Task to carry out
Report how many lines of the data below contain the string "grace", treating uppercase and lowercase as different. Give only the number.

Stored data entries
___

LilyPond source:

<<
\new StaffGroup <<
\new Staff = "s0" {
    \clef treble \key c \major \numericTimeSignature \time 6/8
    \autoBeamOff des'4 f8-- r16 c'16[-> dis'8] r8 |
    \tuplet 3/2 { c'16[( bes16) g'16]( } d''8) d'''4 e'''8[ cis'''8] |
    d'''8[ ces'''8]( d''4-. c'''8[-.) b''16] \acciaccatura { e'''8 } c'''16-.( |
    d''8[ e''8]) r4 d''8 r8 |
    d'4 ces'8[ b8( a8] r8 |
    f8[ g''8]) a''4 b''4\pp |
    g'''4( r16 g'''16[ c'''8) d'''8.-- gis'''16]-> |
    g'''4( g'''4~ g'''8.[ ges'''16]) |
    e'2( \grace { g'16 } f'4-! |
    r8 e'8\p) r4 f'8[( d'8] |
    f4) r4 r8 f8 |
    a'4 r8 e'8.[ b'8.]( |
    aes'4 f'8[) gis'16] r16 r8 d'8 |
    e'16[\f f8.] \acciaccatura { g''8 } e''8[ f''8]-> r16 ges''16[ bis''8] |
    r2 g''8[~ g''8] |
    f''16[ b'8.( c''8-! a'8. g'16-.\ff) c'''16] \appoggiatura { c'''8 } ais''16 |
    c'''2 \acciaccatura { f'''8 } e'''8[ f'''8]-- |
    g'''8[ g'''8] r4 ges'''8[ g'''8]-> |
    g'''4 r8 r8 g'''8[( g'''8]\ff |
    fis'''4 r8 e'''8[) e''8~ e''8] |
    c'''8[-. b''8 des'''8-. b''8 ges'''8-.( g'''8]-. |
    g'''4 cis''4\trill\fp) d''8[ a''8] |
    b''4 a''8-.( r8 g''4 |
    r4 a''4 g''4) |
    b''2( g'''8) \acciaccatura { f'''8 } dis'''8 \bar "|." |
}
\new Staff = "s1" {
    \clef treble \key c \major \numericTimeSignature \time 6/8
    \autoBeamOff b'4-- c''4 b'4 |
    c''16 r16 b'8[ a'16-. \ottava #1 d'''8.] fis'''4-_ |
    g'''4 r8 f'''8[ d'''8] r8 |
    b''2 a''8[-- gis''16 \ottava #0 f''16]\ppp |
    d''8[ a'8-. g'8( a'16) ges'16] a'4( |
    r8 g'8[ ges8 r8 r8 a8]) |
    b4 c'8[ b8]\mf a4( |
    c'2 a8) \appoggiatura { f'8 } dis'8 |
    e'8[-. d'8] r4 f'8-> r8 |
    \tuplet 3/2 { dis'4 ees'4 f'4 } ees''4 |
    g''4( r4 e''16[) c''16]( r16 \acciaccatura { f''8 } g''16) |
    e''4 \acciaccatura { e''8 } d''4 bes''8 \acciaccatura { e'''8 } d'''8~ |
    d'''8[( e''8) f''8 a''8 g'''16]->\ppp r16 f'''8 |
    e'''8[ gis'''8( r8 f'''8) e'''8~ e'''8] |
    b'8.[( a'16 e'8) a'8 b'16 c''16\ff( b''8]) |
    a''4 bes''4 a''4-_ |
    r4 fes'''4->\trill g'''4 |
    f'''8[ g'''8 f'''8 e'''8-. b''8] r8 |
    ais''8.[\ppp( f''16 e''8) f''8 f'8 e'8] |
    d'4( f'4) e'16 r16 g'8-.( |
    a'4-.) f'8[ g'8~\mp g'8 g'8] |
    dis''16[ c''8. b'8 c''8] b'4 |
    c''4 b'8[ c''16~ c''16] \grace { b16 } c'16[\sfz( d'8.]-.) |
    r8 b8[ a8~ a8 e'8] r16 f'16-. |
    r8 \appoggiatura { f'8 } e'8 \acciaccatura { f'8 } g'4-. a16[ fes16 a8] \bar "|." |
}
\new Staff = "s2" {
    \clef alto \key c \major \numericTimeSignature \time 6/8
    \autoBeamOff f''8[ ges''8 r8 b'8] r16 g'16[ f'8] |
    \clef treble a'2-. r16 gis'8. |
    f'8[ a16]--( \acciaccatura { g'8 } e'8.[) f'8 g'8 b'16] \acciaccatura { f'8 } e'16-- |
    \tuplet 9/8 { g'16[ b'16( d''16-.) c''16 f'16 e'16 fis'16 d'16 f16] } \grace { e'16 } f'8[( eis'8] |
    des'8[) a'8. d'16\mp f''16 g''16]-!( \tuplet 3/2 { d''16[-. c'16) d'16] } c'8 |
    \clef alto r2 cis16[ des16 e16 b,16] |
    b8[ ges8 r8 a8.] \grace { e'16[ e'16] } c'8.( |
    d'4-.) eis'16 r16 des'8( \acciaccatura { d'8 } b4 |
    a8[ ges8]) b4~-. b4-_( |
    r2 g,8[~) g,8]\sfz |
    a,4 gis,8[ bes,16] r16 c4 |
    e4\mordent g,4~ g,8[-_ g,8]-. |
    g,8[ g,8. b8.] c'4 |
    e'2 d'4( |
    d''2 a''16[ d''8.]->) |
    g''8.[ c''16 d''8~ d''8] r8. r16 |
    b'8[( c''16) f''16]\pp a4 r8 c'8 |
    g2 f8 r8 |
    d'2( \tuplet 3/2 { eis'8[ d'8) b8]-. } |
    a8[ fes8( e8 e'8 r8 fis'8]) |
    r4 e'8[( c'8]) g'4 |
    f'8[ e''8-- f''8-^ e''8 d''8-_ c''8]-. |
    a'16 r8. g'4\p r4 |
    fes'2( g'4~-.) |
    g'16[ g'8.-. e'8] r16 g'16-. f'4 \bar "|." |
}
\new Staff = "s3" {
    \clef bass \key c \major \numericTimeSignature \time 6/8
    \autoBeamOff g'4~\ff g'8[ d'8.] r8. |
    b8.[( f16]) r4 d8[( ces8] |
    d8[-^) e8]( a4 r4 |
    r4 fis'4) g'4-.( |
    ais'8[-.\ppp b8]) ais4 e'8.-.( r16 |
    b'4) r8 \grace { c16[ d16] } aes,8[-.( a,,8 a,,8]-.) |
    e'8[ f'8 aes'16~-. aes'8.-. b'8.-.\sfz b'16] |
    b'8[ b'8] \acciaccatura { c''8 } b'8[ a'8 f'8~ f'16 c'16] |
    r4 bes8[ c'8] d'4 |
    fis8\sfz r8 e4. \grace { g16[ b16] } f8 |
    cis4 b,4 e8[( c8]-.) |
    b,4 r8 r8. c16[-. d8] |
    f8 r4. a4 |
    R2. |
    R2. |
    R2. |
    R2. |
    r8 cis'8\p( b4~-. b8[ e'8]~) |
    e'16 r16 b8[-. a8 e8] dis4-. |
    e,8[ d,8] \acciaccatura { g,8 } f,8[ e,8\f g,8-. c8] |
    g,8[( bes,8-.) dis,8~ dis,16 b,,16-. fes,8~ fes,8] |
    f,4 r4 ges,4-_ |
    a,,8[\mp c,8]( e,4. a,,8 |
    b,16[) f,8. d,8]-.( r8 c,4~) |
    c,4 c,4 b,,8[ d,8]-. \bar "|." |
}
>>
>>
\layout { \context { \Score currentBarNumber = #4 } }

___

Task solution
6